▸ Exercise data

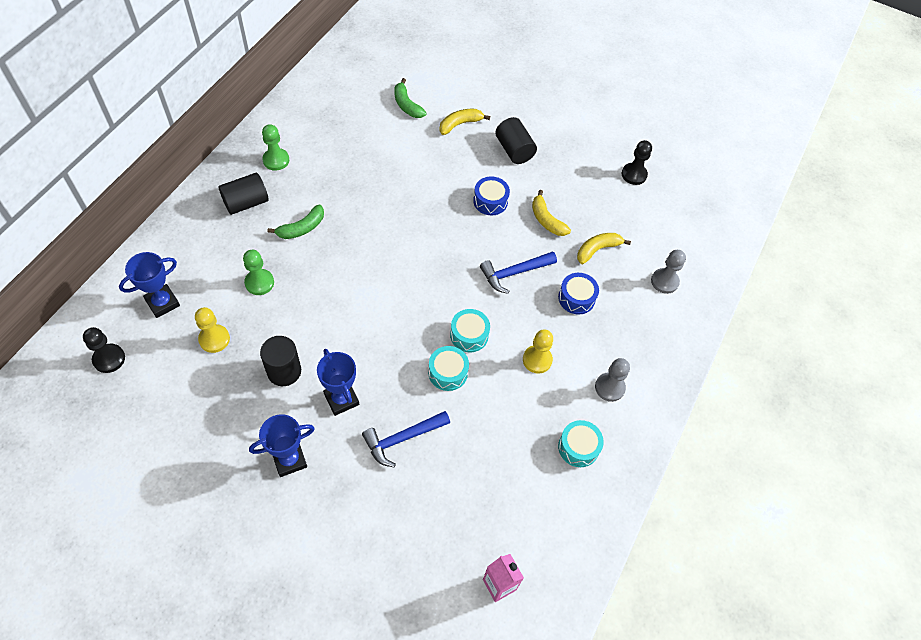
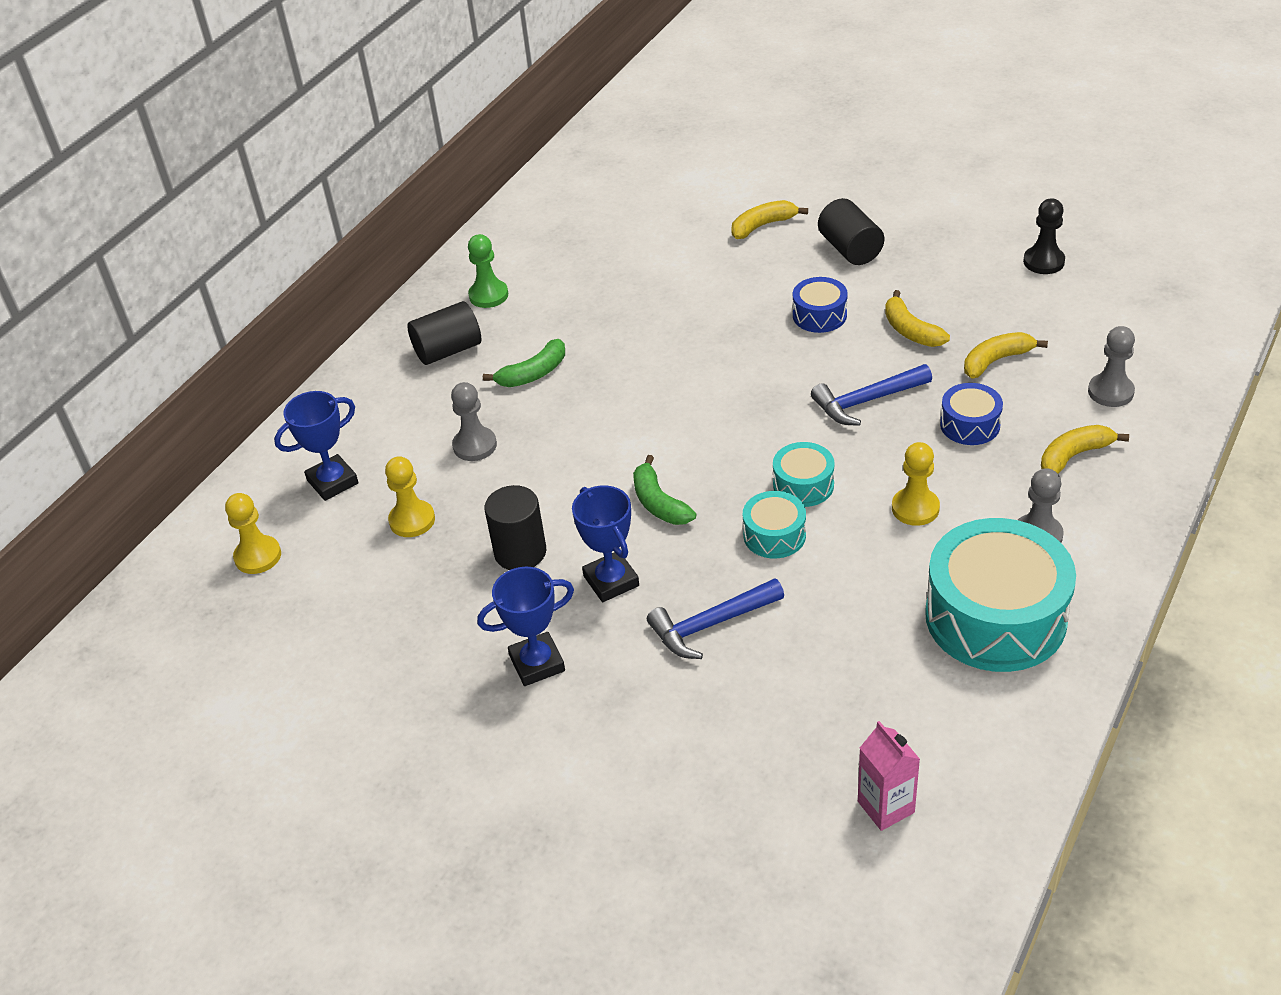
camera: 10 degrees right, 15 degrees down
black pawn [83,327,125,373] -> yellow pawn [225,493,281,574]
green pawn [243,250,274,295] -> grey pawn [451,382,497,461]
green banana [394,78,427,118] -> green banana moved to [633,455,696,525]
turquoise drum [558,420,604,467] -> turquoise drum [925,518,1076,672], size x2.08
none -> yellow banana [1041,425,1129,474]

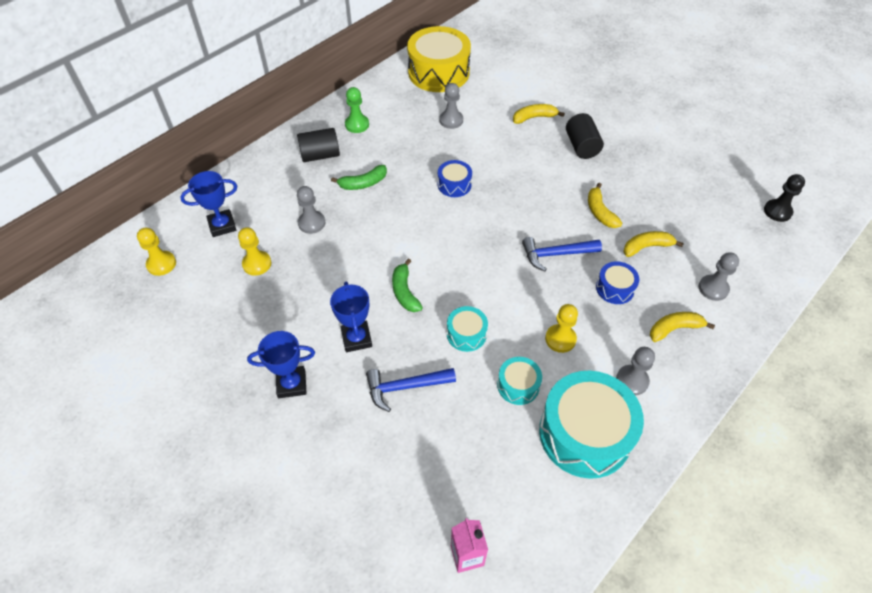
camera: 10 degrees right, 10 degrees up
black cylinder [484,485,546,570] -> none
turquoise drum [773,442,835,507] -> turquoise drum moved to [497,357,542,405]
blue drum [793,277,848,333] -> blue drum moved to [438,160,472,197]
black pawn [1023,198,1065,274] -> black pawn moved to [764,174,805,222]
none -> yellow drum [407,26,471,92]
none -> grey pawn [439,83,463,129]

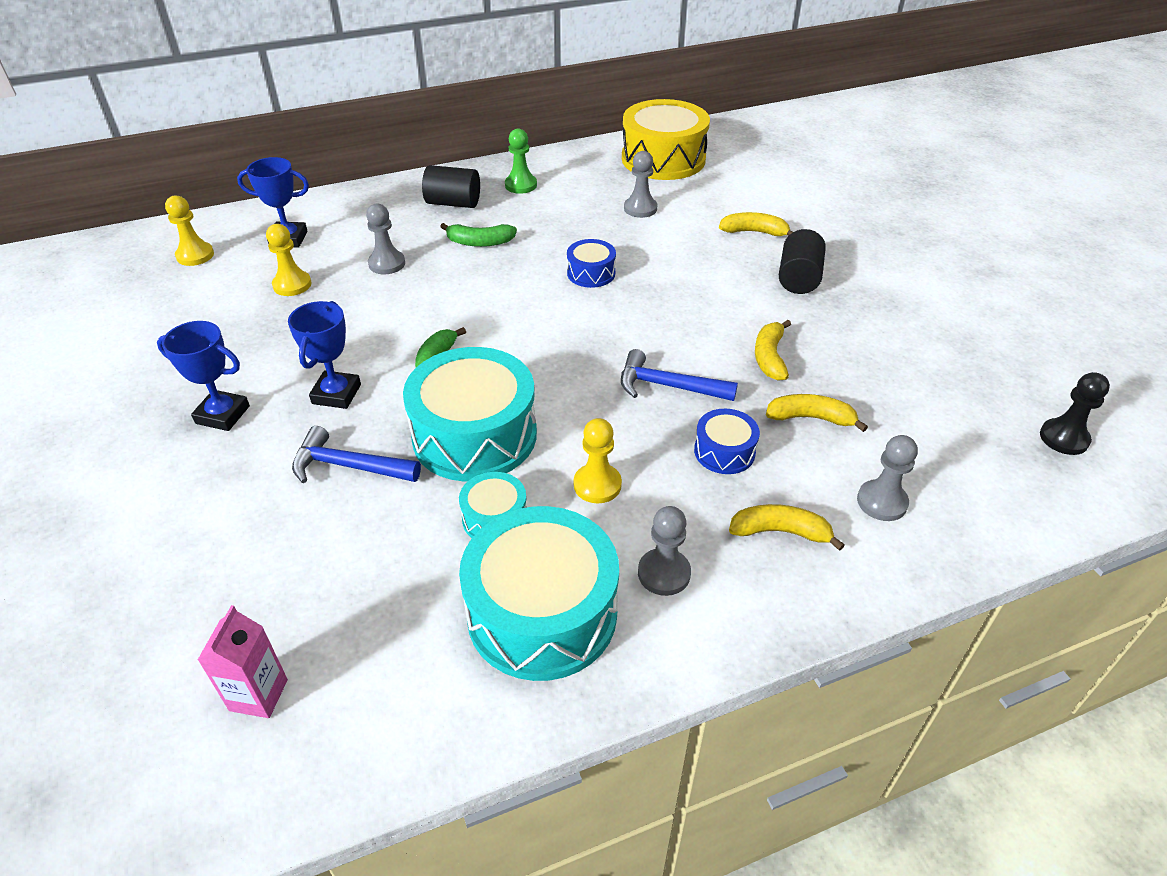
camera: 25 degrees right, 10 degrees down
turquoise drum [447,306,488,352] -> turquoise drum [403,347,537,481], size x2.08

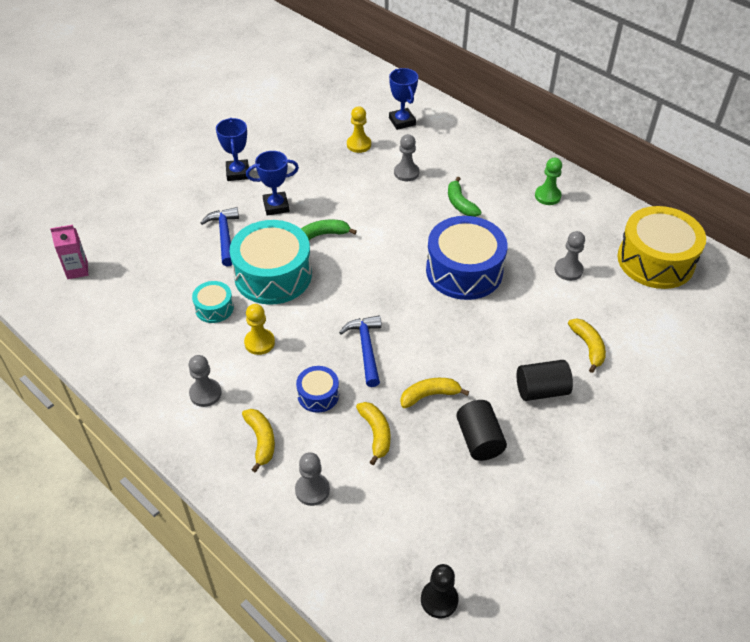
camera: 65 degrees right, 5 degrees up
yellow pawn [165,196,214,266] -> none
black cylinder [422,165,480,208] -> black cylinder moved to [456,400,507,461]
turquoise drum [459,506,619,681] -> none
blue drum [567,239,616,288] -> blue drum [426,216,508,300], size x2.08

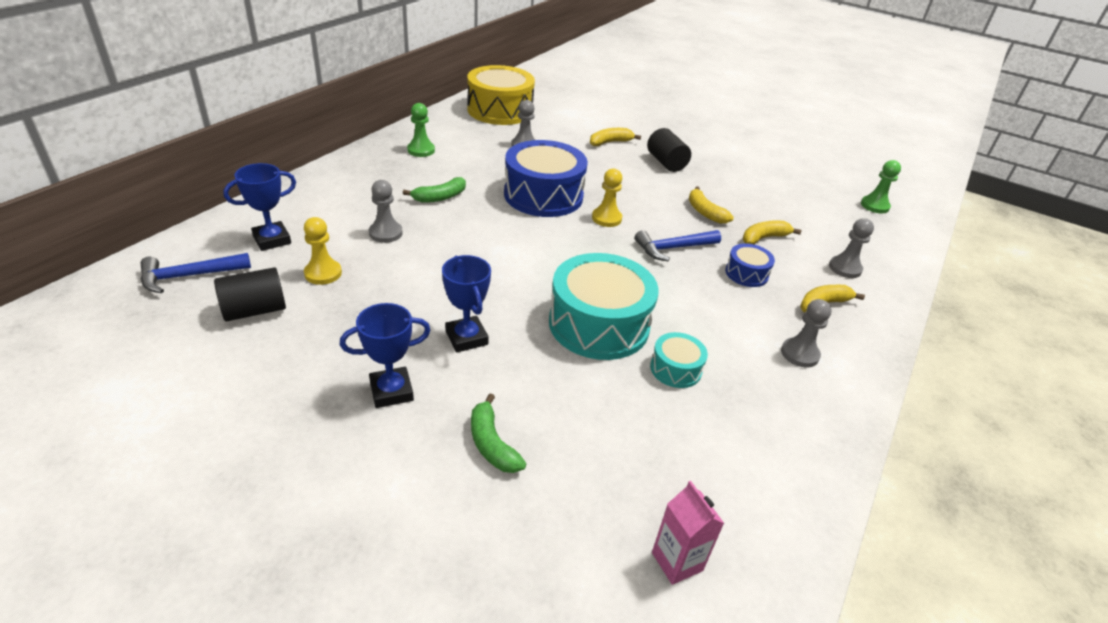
camera: 105 degrees left, 10 degrees down
blue hammer [201,207,239,266] -> blue hammer moved to [141,253,251,293]
yellow pawn [244,304,275,355] -> yellow pawn moved to [592,169,622,227]
green banana [301,219,357,240] -> green banana moved to [471,393,526,473]
black pawn [421,564,459,618] -> green pawn [861,160,901,213]
black cylinder [456,400,507,461] -> black cylinder moved to [214,267,286,321]

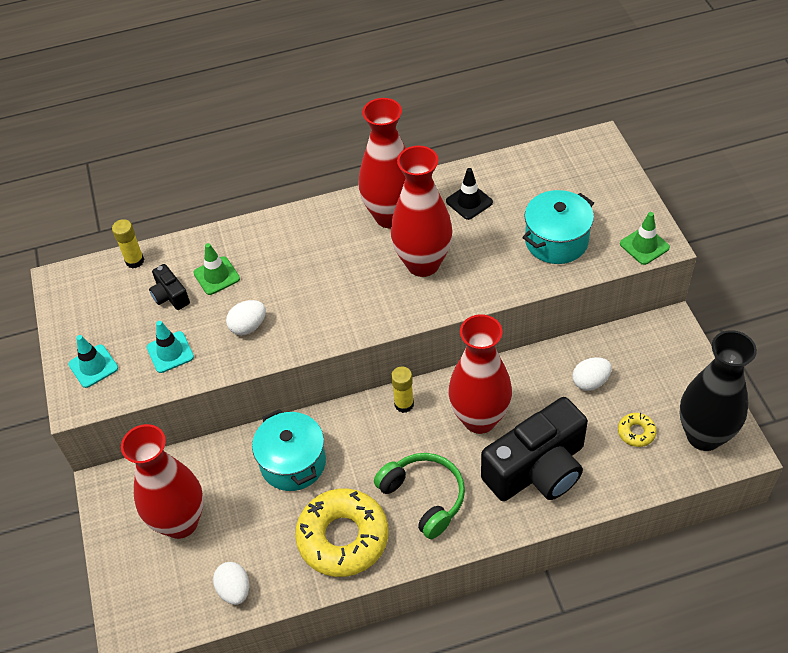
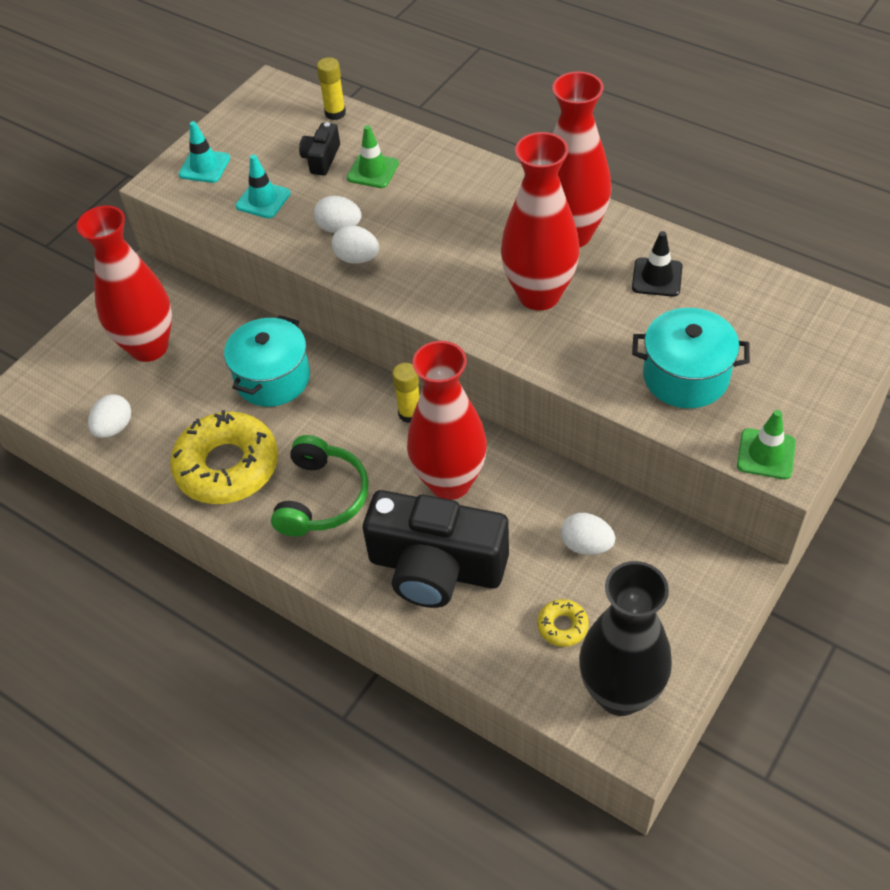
camera: 50 degrees right, 0 degrees up
none -> white egg [332,225,379,264]

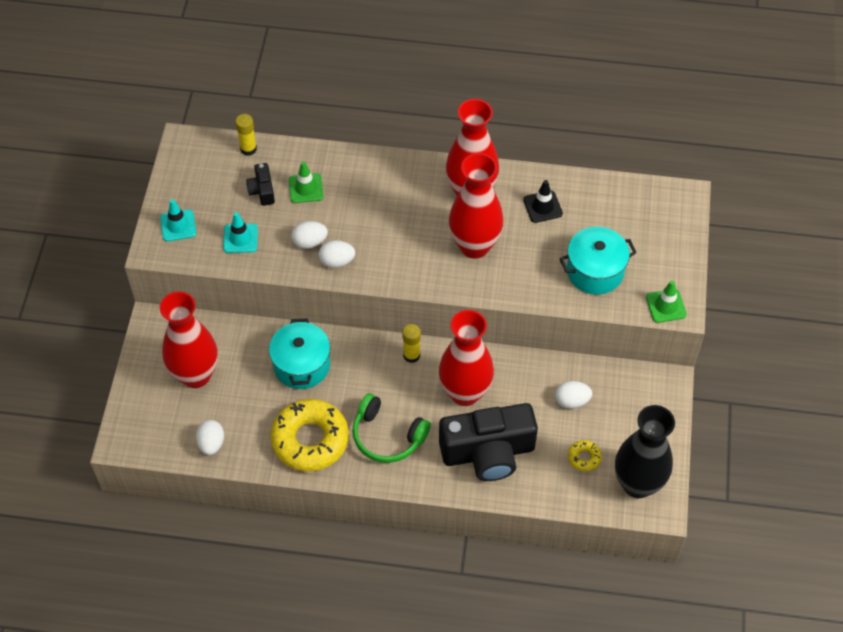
camera: 30 degrees left, 5 degrees up
green headphones [271,435,369,537] -> green headphones turned 135 degrees clockwise [352,393,431,463]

▸ Your instructions
Pictures stay out, and every line of the records is transcribed exactly.

▸ Response to the task
camera: 10 degrees right, 15 degrees down
black pawn [83,327,125,373] -> yellow pawn [225,493,281,574]
green pawn [243,250,274,295] -> grey pawn [451,382,497,461]
green banana [394,78,427,118] -> green banana moved to [633,455,696,525]
turquoise drum [558,420,604,467] -> turquoise drum [925,518,1076,672], size x2.08
none -> yellow banana [1041,425,1129,474]

camera: 10 degrees right, 10 degrees up
black cylinder [484,485,546,570] -> none
turquoise drum [773,442,835,507] -> turquoise drum moved to [497,357,542,405]
blue drum [793,277,848,333] -> blue drum moved to [438,160,472,197]
black pawn [1023,198,1065,274] -> black pawn moved to [764,174,805,222]
none -> yellow drum [407,26,471,92]
none -> grey pawn [439,83,463,129]

camera: 25 degrees right, 10 degrees down
turquoise drum [447,306,488,352] -> turquoise drum [403,347,537,481], size x2.08

camera: 65 degrees right, 5 degrees up
yellow pawn [165,196,214,266] -> none
black cylinder [422,165,480,208] -> black cylinder moved to [456,400,507,461]
turquoise drum [459,506,619,681] -> none
blue drum [567,239,616,288] -> blue drum [426,216,508,300], size x2.08

camera: 105 degrees left, 10 degrees down
blue hammer [201,207,239,266] -> blue hammer moved to [141,253,251,293]
yellow pawn [244,304,275,355] -> yellow pawn moved to [592,169,622,227]
green banana [301,219,357,240] -> green banana moved to [471,393,526,473]
black pawn [421,564,459,618] -> green pawn [861,160,901,213]
black cylinder [456,400,507,461] -> black cylinder moved to [214,267,286,321]

camera: 50 degrees right, 0 degrees up
none -> white egg [332,225,379,264]

camera: 30 degrees left, 5 degrees up
green headphones [271,435,369,537] -> green headphones turned 135 degrees clockwise [352,393,431,463]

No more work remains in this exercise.